Your instructions: Return the lines of the data below exactly. Start at the first and end with the line containing "U1 pin VDD: U1/GP4 -> VCC".

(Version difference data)
----------

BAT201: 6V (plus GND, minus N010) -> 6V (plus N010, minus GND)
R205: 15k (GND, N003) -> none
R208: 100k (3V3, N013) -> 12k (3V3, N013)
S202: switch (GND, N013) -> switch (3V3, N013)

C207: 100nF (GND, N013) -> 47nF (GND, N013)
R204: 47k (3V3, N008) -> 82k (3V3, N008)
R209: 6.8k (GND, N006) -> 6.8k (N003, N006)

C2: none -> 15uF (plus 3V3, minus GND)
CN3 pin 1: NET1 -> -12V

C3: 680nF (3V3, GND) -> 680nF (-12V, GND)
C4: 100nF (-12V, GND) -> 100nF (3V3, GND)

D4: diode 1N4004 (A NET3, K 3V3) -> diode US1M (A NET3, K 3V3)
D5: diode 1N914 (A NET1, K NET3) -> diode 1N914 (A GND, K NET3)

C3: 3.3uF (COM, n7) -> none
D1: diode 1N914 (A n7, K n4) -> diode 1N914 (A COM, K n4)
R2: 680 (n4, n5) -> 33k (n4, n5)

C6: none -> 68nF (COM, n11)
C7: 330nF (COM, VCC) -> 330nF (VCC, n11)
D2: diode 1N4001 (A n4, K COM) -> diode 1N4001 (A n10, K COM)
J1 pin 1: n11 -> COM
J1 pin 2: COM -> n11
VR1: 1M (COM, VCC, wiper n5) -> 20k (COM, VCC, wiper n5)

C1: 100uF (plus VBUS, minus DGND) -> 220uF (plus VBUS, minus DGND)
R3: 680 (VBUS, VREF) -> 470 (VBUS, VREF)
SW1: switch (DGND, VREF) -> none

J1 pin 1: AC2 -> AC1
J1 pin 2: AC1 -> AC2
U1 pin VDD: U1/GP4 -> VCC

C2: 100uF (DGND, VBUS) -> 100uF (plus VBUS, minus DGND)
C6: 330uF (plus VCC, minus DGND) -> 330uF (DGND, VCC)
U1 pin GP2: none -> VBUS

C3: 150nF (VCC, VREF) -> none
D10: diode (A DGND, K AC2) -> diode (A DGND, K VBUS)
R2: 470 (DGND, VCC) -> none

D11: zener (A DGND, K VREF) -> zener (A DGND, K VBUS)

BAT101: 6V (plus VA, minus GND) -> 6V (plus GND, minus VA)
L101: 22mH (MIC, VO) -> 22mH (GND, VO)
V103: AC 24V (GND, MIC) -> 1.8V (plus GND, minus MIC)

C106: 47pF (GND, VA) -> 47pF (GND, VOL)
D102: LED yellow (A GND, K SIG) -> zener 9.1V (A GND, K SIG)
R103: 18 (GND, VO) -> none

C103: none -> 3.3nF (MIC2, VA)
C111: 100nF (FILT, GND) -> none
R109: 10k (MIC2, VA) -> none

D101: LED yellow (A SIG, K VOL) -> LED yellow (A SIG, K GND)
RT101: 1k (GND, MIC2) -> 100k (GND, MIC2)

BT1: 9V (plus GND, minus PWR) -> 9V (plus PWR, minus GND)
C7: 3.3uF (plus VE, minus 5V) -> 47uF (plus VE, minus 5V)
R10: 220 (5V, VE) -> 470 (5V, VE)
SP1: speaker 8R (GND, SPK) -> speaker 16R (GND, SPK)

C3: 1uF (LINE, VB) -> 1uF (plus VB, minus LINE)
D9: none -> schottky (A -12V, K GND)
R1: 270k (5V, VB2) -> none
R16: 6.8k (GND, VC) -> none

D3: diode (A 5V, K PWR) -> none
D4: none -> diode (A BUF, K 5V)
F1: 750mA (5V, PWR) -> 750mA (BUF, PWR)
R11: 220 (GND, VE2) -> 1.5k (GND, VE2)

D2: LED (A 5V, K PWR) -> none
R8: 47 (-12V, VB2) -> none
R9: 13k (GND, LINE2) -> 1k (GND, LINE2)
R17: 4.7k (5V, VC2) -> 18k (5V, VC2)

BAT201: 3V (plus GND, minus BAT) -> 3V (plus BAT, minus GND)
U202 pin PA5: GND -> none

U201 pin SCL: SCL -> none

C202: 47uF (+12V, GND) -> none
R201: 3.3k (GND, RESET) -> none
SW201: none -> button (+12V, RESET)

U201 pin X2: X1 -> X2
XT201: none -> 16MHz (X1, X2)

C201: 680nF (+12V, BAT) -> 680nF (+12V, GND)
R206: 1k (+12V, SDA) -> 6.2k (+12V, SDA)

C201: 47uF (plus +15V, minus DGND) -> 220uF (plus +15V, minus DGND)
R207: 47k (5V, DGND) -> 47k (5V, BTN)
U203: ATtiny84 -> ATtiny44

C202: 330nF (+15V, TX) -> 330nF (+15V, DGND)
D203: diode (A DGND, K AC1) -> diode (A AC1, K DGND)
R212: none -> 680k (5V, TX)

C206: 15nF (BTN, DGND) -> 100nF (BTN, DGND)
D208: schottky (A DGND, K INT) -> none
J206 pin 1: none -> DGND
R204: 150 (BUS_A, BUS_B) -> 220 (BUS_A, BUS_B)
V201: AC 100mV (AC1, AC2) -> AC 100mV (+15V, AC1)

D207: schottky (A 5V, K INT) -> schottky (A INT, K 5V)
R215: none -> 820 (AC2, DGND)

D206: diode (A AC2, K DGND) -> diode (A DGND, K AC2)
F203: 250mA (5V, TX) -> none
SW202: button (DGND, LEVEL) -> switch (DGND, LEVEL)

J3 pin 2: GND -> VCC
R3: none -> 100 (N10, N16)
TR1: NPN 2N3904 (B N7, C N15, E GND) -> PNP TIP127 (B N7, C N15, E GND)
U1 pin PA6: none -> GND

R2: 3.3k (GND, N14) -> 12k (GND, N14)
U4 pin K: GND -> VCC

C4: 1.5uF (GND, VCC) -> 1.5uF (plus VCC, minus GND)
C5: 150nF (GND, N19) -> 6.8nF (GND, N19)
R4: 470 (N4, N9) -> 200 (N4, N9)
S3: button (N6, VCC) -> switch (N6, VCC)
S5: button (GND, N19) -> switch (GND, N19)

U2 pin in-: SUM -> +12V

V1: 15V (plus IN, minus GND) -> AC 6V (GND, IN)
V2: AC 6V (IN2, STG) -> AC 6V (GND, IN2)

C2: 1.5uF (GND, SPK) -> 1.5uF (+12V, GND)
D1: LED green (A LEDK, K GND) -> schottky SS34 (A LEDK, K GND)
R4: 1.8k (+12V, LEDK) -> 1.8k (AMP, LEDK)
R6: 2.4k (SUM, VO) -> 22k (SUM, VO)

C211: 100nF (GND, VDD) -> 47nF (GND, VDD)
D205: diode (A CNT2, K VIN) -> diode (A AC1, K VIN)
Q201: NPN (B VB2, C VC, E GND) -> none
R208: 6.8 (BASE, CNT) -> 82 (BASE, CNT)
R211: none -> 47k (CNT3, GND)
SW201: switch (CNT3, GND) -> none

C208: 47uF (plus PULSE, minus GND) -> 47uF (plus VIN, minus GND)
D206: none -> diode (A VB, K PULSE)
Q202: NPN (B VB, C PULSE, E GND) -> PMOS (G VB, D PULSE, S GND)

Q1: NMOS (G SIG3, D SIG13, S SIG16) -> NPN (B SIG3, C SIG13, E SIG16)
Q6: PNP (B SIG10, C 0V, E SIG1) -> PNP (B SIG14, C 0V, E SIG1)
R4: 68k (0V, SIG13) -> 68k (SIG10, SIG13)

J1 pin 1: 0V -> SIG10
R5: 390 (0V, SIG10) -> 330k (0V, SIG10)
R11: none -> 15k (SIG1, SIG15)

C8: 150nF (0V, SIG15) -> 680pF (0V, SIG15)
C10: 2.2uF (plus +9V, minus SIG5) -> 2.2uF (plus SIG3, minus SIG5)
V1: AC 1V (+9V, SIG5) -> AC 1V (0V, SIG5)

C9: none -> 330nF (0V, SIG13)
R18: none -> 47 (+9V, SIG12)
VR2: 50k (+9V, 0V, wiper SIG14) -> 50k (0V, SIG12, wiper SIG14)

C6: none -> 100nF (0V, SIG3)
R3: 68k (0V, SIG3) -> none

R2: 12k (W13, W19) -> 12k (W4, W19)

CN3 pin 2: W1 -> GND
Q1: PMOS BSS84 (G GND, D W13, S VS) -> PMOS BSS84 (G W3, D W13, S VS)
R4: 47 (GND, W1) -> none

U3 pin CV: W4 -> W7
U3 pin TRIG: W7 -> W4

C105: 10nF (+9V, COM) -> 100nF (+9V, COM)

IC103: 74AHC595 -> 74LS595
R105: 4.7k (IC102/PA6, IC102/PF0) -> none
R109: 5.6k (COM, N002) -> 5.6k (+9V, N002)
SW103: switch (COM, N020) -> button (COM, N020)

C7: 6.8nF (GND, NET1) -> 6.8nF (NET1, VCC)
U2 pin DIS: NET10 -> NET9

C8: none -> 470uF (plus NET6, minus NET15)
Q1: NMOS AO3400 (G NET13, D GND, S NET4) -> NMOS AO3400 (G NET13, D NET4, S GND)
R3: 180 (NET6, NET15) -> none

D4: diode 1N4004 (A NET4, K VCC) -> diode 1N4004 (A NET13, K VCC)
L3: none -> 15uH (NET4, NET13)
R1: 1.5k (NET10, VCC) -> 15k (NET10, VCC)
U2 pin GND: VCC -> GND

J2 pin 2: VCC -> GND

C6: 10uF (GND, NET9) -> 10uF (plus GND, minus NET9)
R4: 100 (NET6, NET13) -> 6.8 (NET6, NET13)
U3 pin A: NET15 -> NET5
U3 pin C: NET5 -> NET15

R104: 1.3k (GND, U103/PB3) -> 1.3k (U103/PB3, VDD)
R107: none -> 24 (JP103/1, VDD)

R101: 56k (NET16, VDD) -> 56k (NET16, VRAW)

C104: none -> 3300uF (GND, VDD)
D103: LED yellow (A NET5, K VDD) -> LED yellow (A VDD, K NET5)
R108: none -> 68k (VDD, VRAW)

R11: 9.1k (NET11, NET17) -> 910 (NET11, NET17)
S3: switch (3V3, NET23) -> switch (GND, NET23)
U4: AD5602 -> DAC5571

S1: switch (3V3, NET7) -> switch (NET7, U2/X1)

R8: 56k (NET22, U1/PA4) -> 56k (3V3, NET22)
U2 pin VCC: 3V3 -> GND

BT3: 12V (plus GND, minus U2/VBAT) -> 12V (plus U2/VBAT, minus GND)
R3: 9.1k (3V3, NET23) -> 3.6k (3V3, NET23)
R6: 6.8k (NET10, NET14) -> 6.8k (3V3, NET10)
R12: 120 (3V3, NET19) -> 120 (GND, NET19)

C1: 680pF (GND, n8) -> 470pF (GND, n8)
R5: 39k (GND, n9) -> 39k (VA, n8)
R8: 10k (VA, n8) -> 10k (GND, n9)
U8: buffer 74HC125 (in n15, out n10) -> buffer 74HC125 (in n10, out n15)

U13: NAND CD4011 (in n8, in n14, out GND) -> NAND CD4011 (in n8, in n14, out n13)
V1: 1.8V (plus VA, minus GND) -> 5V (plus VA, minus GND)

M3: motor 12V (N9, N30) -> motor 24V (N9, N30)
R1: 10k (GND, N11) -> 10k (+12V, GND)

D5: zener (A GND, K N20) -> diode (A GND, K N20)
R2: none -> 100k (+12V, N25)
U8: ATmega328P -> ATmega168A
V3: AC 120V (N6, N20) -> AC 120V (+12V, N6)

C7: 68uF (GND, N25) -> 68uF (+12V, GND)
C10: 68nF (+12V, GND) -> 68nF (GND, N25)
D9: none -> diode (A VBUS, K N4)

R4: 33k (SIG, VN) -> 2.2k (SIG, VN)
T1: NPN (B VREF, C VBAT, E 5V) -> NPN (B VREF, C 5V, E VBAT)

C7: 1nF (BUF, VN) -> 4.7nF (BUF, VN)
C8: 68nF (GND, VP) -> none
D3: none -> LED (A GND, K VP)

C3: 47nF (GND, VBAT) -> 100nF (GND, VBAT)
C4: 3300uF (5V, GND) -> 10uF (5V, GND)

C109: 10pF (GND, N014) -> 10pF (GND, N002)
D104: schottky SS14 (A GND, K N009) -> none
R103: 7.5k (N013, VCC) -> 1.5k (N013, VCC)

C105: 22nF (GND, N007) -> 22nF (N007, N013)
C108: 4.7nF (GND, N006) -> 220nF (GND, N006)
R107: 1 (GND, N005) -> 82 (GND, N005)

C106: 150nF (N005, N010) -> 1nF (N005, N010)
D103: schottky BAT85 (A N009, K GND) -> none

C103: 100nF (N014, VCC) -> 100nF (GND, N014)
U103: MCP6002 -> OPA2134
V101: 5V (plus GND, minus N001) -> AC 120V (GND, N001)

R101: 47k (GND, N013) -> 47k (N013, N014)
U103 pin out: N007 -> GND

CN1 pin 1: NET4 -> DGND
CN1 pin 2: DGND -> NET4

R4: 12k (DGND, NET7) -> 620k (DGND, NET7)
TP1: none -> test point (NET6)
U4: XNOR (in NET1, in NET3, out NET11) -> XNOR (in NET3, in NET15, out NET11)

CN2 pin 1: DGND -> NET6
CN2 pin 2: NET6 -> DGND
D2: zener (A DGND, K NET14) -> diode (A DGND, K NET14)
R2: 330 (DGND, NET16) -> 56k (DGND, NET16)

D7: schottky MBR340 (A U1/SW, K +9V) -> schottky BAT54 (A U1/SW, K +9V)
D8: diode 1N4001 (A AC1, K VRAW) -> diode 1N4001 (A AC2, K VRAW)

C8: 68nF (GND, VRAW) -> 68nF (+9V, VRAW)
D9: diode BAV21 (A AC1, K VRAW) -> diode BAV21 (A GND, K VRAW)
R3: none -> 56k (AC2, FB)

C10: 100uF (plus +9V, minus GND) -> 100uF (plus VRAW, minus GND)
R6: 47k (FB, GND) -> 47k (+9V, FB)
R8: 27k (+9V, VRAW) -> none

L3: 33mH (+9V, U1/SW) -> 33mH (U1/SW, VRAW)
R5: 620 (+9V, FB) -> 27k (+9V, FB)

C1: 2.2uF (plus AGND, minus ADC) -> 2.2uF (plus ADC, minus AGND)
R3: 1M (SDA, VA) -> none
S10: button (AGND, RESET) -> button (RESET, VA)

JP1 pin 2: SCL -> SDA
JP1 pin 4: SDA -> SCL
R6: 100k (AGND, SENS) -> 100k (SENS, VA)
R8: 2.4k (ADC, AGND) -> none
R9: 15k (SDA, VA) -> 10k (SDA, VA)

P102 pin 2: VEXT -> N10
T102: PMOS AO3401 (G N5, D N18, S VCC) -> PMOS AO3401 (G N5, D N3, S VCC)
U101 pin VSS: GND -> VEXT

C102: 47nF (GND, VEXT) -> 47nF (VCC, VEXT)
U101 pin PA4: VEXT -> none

----------

Answer to this problem:
BAT201: 6V (plus GND, minus N010) -> 6V (plus N010, minus GND)
R205: 15k (GND, N003) -> none
R208: 100k (3V3, N013) -> 12k (3V3, N013)
S202: switch (GND, N013) -> switch (3V3, N013)

C207: 100nF (GND, N013) -> 47nF (GND, N013)
R204: 47k (3V3, N008) -> 82k (3V3, N008)
R209: 6.8k (GND, N006) -> 6.8k (N003, N006)

C2: none -> 15uF (plus 3V3, minus GND)
CN3 pin 1: NET1 -> -12V

C3: 680nF (3V3, GND) -> 680nF (-12V, GND)
C4: 100nF (-12V, GND) -> 100nF (3V3, GND)

D4: diode 1N4004 (A NET3, K 3V3) -> diode US1M (A NET3, K 3V3)
D5: diode 1N914 (A NET1, K NET3) -> diode 1N914 (A GND, K NET3)

C3: 3.3uF (COM, n7) -> none
D1: diode 1N914 (A n7, K n4) -> diode 1N914 (A COM, K n4)
R2: 680 (n4, n5) -> 33k (n4, n5)

C6: none -> 68nF (COM, n11)
C7: 330nF (COM, VCC) -> 330nF (VCC, n11)
D2: diode 1N4001 (A n4, K COM) -> diode 1N4001 (A n10, K COM)
J1 pin 1: n11 -> COM
J1 pin 2: COM -> n11
VR1: 1M (COM, VCC, wiper n5) -> 20k (COM, VCC, wiper n5)

C1: 100uF (plus VBUS, minus DGND) -> 220uF (plus VBUS, minus DGND)
R3: 680 (VBUS, VREF) -> 470 (VBUS, VREF)
SW1: switch (DGND, VREF) -> none

J1 pin 1: AC2 -> AC1
J1 pin 2: AC1 -> AC2
U1 pin VDD: U1/GP4 -> VCC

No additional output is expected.